__EXERCISE PROMPT__.
Quote the whole listing exactly. Leave the pictures out of your copy.
__________________________________________________
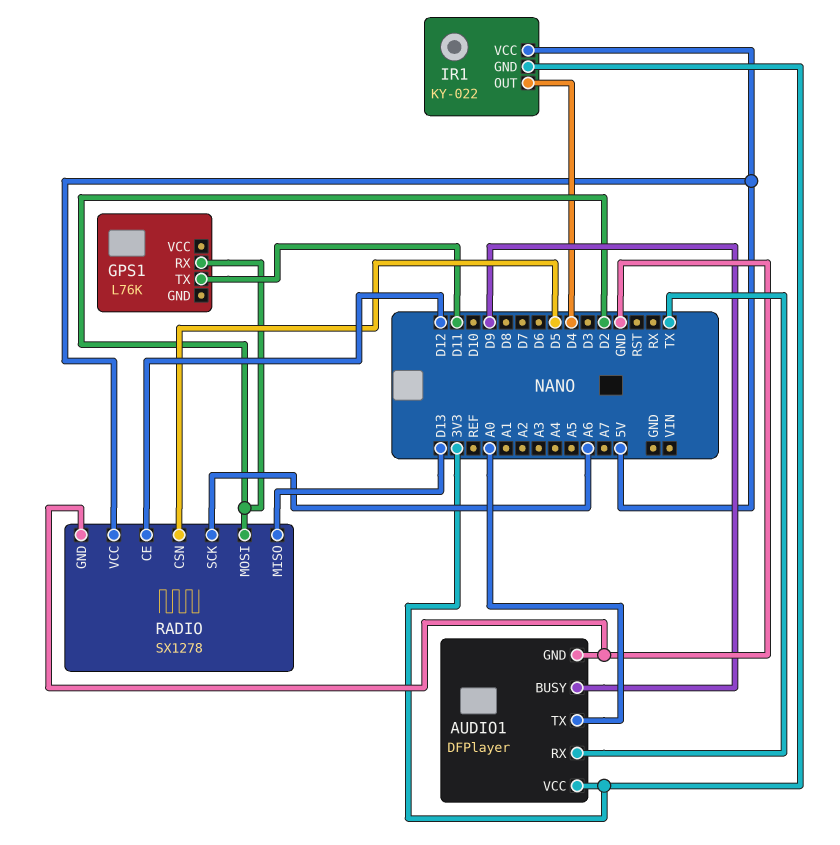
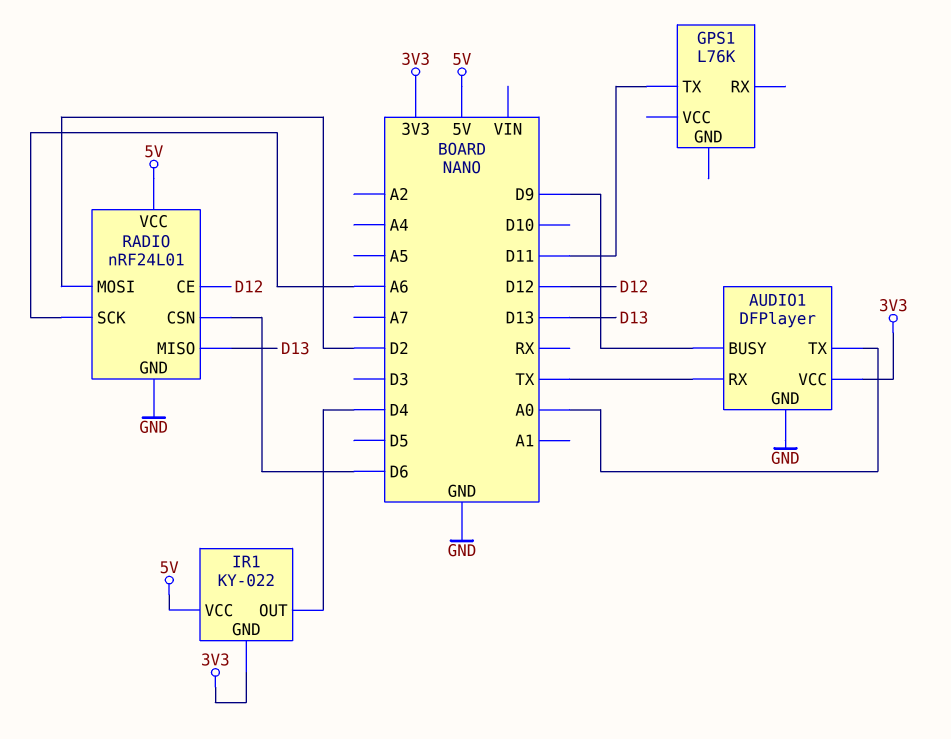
GPS1 pin RX: D2 -> none
RADIO: SX1278 -> nRF24L01
RADIO pin CSN: D5 -> D6

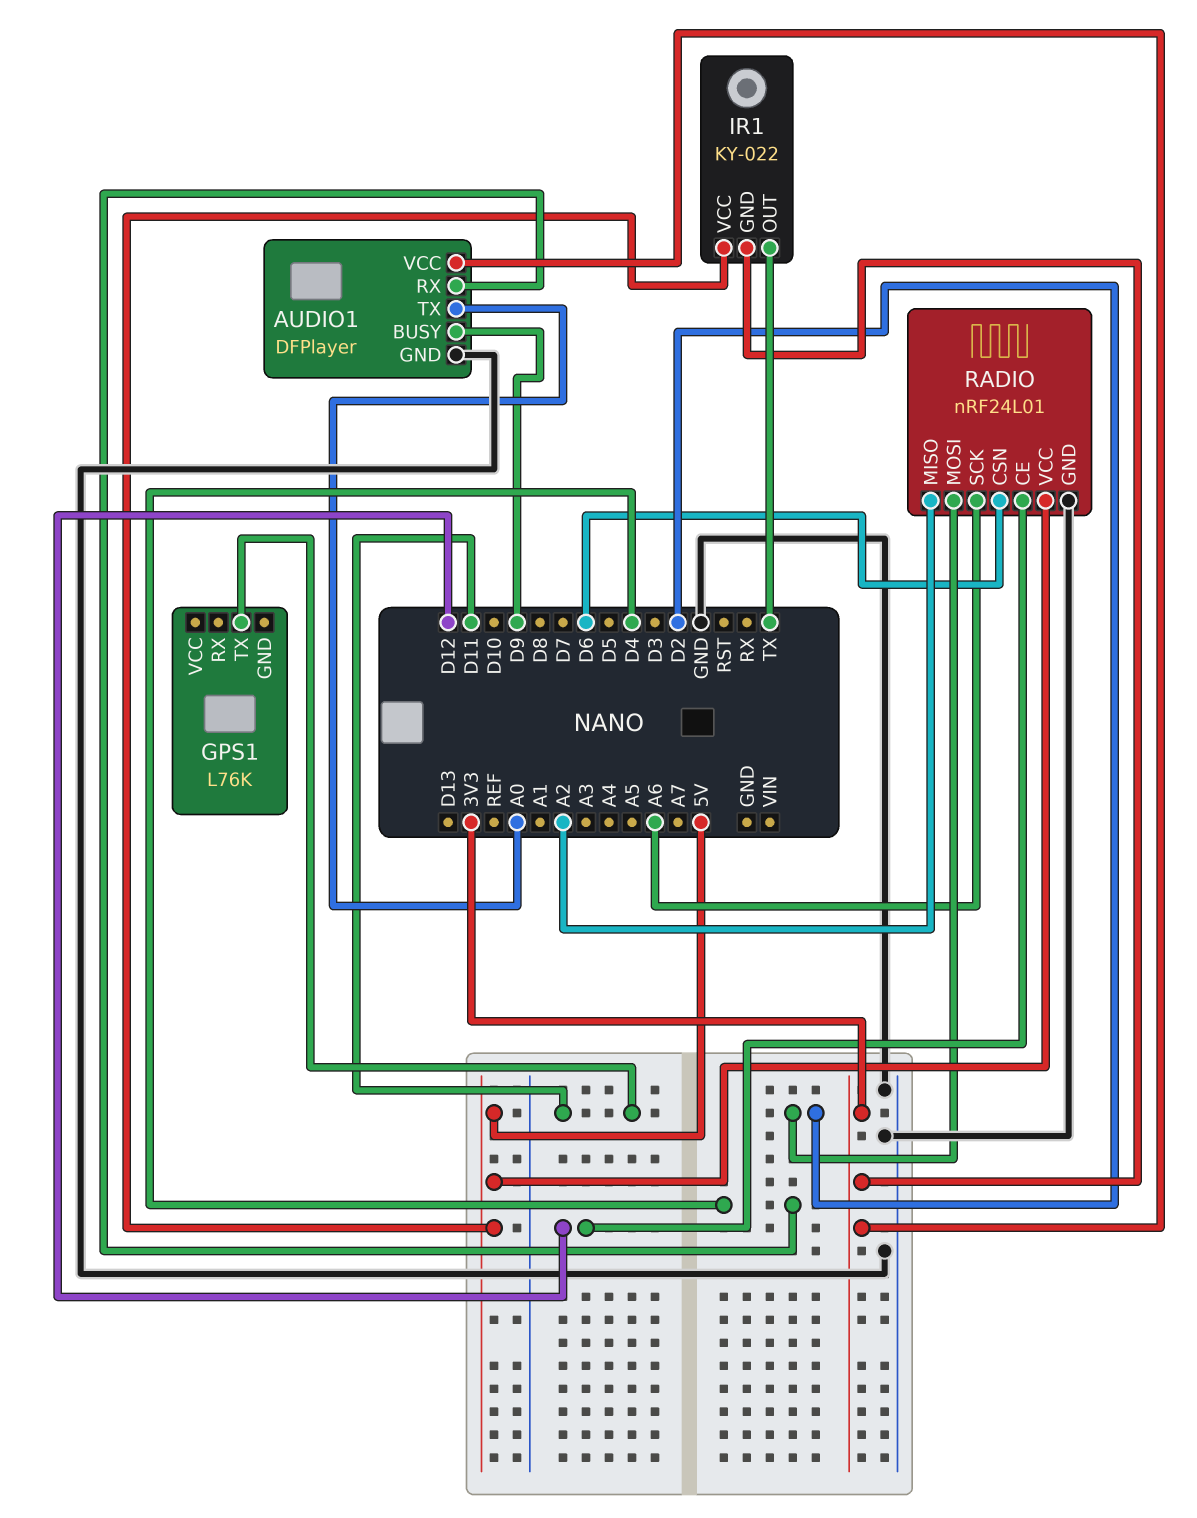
AUDIO1 pin RX: TX -> D4
IR1 pin OUT: D4 -> TX
RADIO pin MISO: D13 -> A2

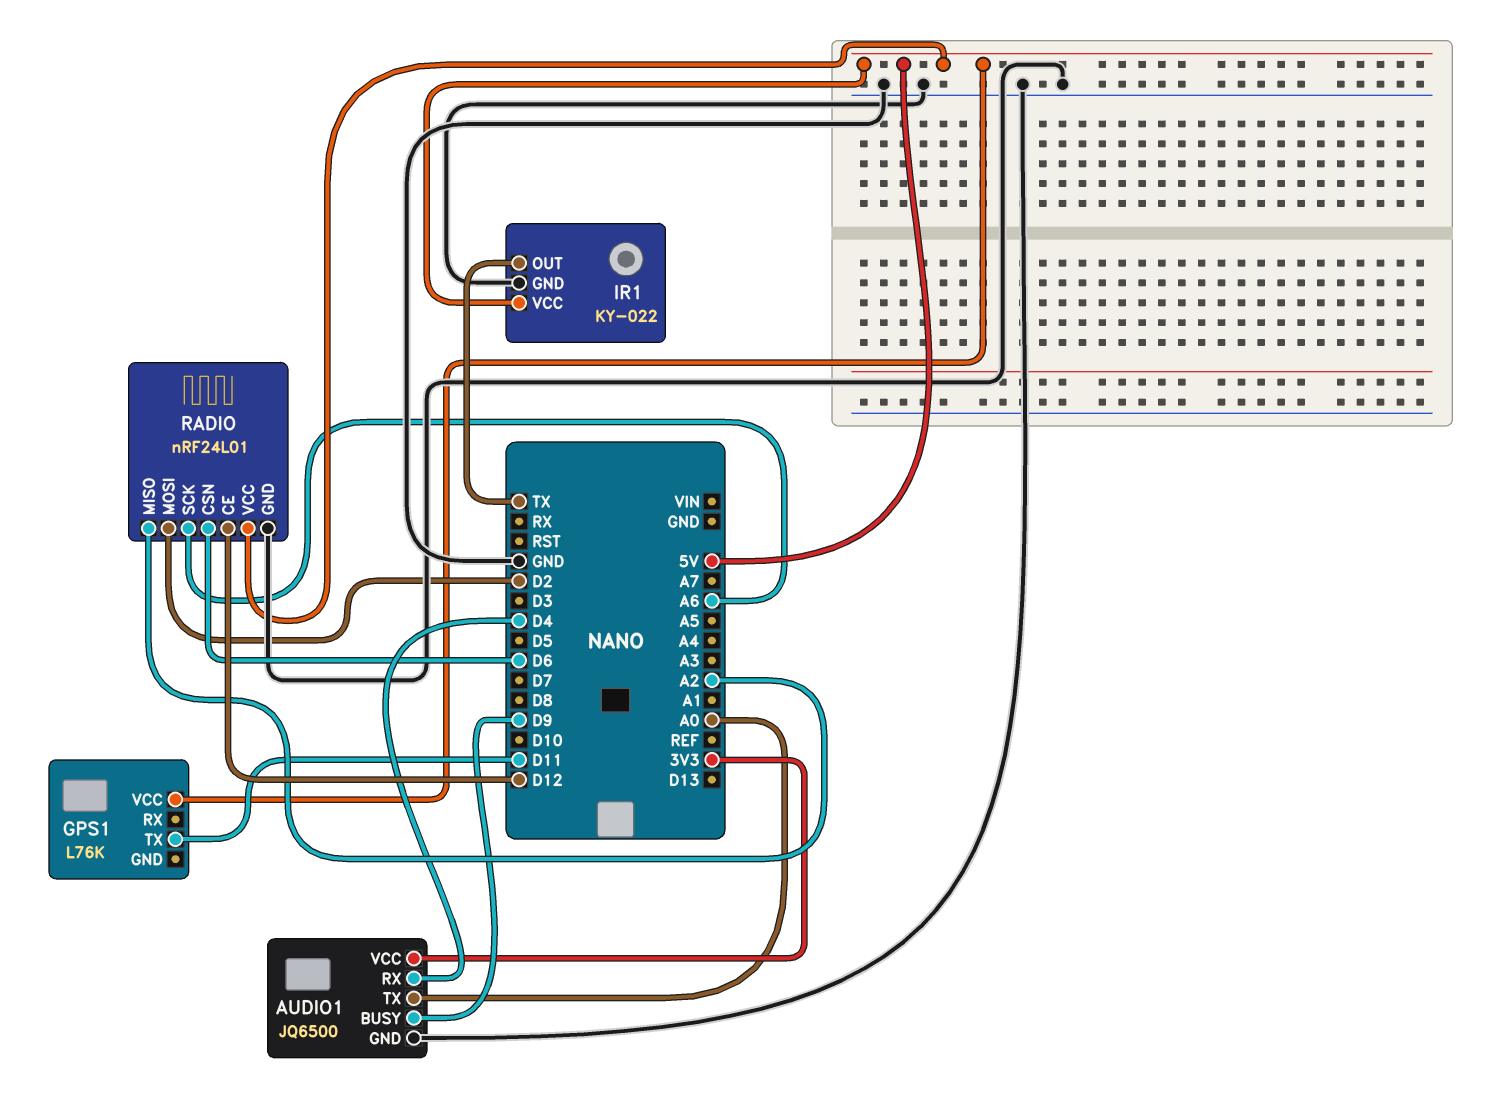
AUDIO1: DFPlayer -> JQ6500
GPS1 pin VCC: none -> 5V
IR1 pin GND: 3V3 -> GND

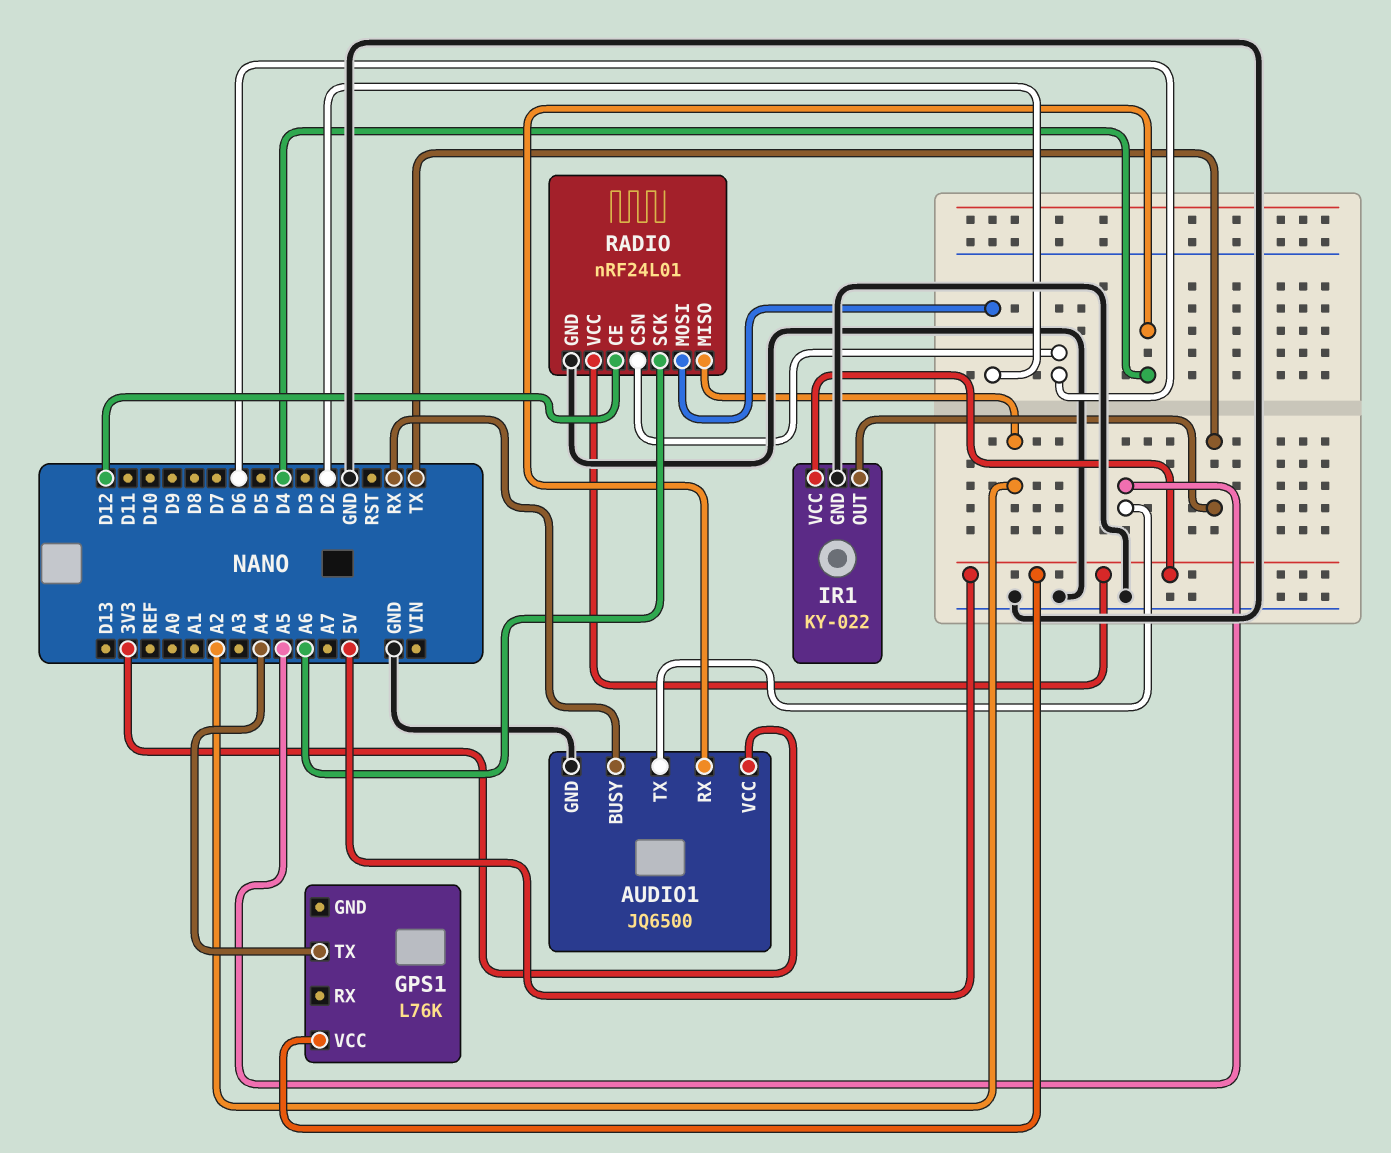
AUDIO1 pin BUSY: D9 -> RX
AUDIO1 pin TX: A0 -> A5
GPS1 pin TX: D11 -> A4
__________________________________________________
__RESPONSE FOR THIS EXERCISE__.
GPS1 pin RX: D2 -> none
RADIO: SX1278 -> nRF24L01
RADIO pin CSN: D5 -> D6

AUDIO1 pin RX: TX -> D4
IR1 pin OUT: D4 -> TX
RADIO pin MISO: D13 -> A2

AUDIO1: DFPlayer -> JQ6500
GPS1 pin VCC: none -> 5V
IR1 pin GND: 3V3 -> GND

AUDIO1 pin BUSY: D9 -> RX
AUDIO1 pin TX: A0 -> A5
GPS1 pin TX: D11 -> A4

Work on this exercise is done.